• **What the task asks**: Wherever the string "fish" shows up in the records below, return that line.

• **Material shown**:
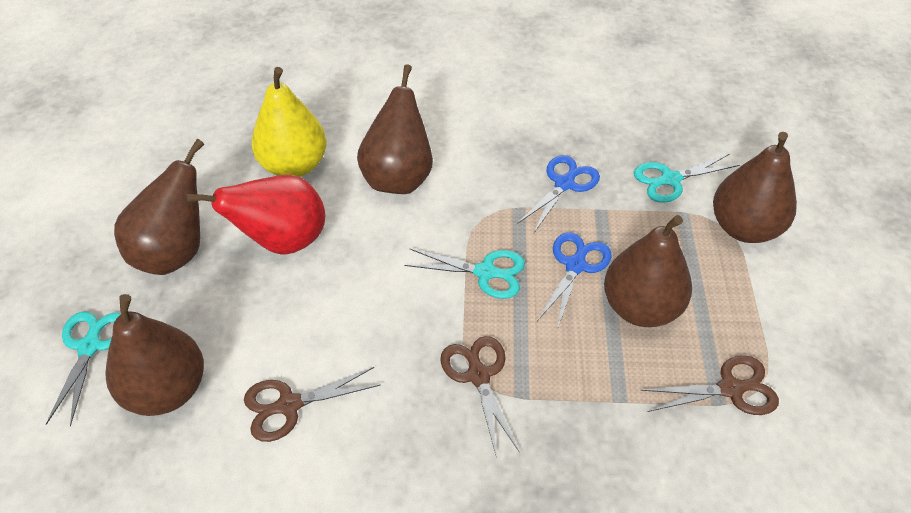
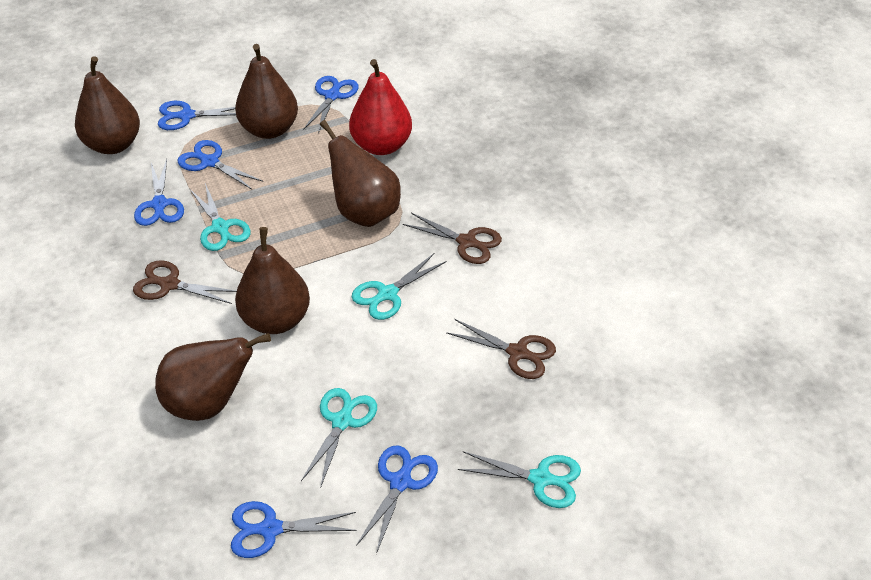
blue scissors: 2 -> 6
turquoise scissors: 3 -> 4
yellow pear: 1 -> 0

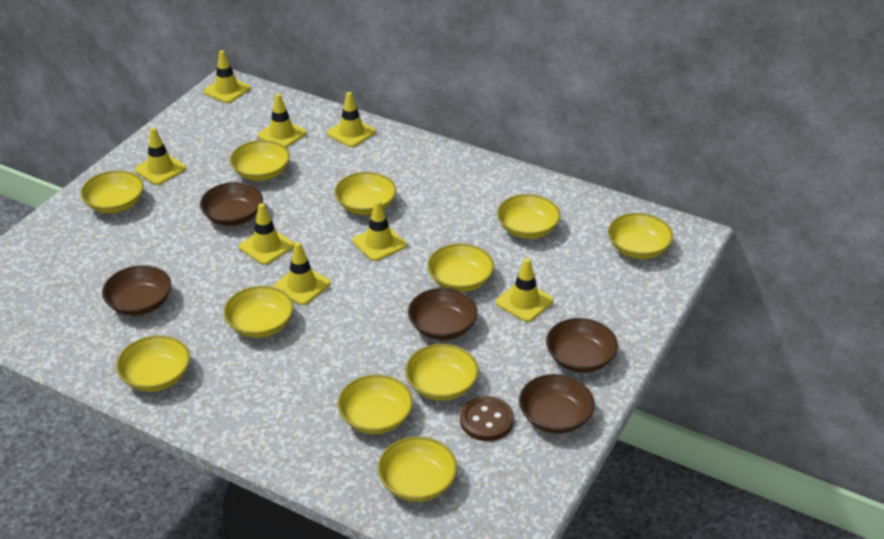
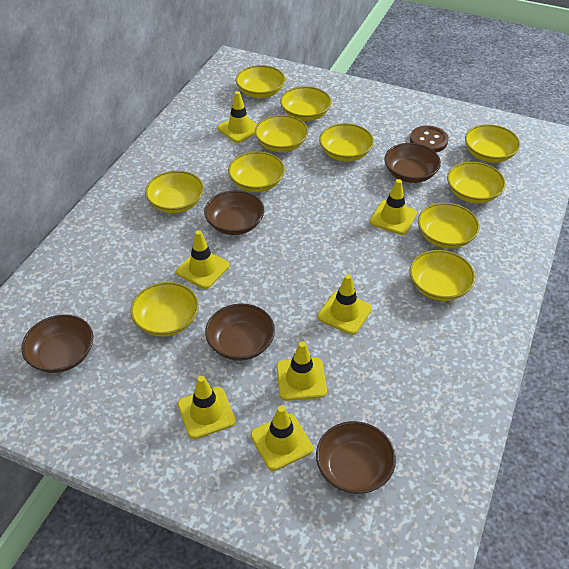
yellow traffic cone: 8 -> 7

---

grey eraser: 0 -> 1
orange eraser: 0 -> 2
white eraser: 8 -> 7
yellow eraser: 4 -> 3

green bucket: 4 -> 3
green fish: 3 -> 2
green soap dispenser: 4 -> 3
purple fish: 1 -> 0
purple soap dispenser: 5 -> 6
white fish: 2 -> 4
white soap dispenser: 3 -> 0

==

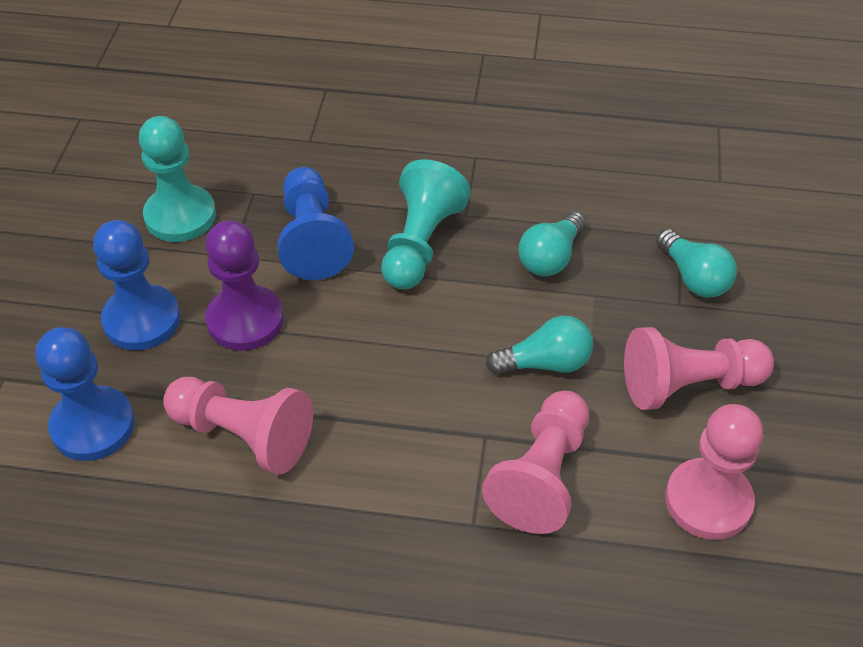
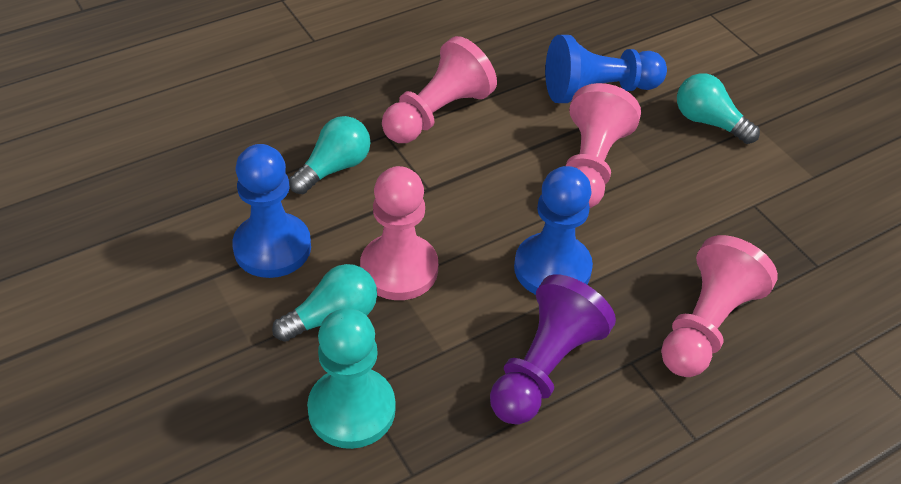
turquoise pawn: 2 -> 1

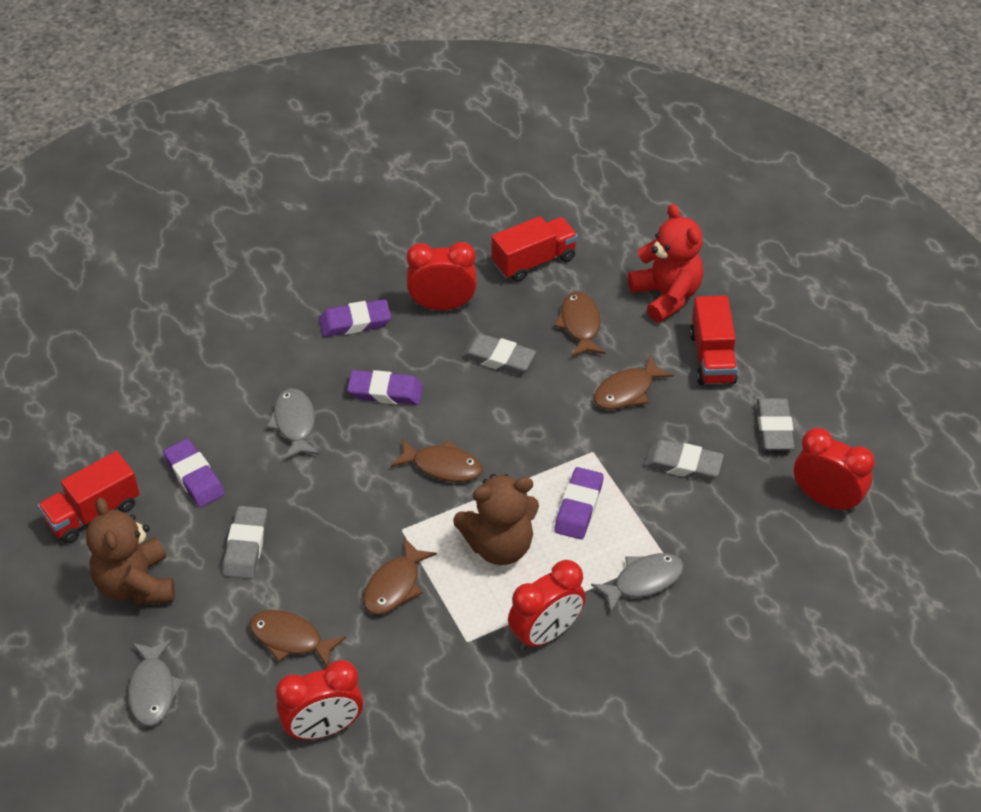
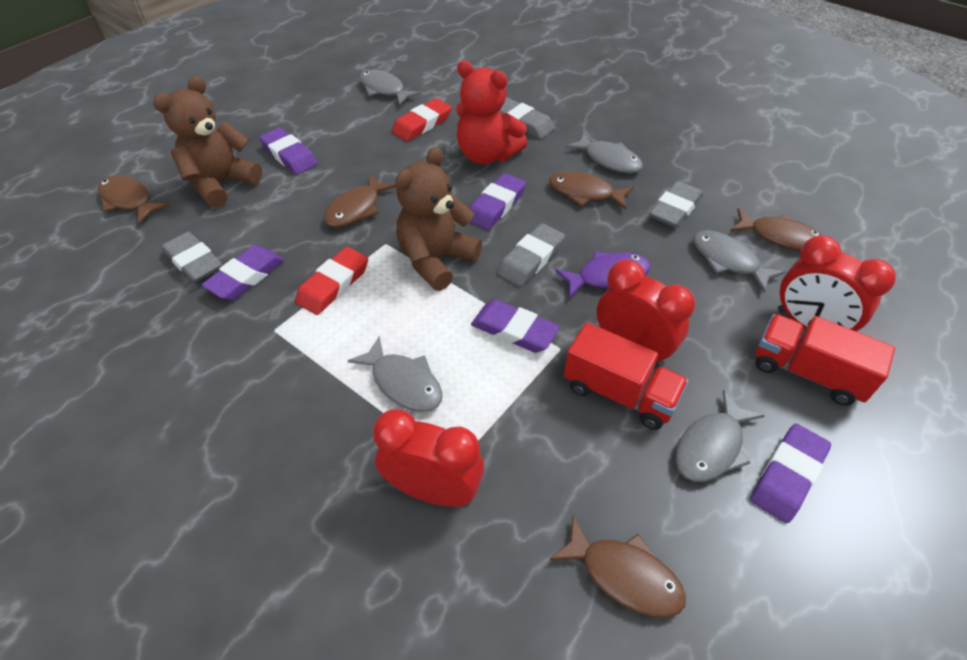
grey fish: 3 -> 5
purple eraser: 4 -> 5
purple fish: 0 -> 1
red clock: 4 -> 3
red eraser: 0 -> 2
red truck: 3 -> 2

• **Answer space**:
green fish: 3 -> 2
purple fish: 1 -> 0
white fish: 2 -> 4
grey fish: 3 -> 5
purple fish: 0 -> 1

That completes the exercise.